> Supplied data:
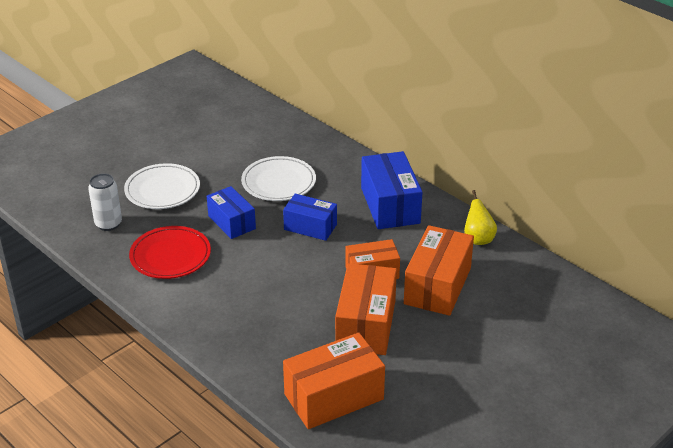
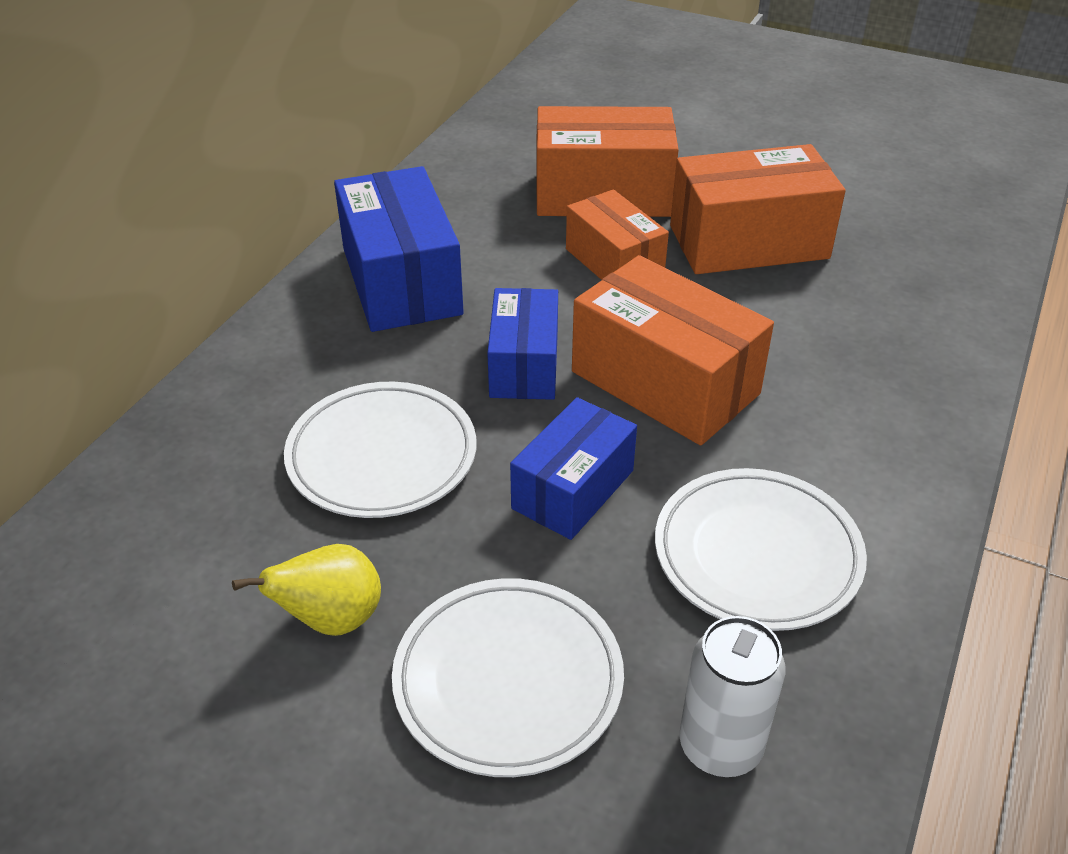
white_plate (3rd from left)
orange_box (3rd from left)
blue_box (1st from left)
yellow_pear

> Problem description:
Give back all the data exactly, minus pictures.

> Solution:
white_plate (3rd from left)
orange_box (3rd from left)
blue_box (1st from left)
yellow_pear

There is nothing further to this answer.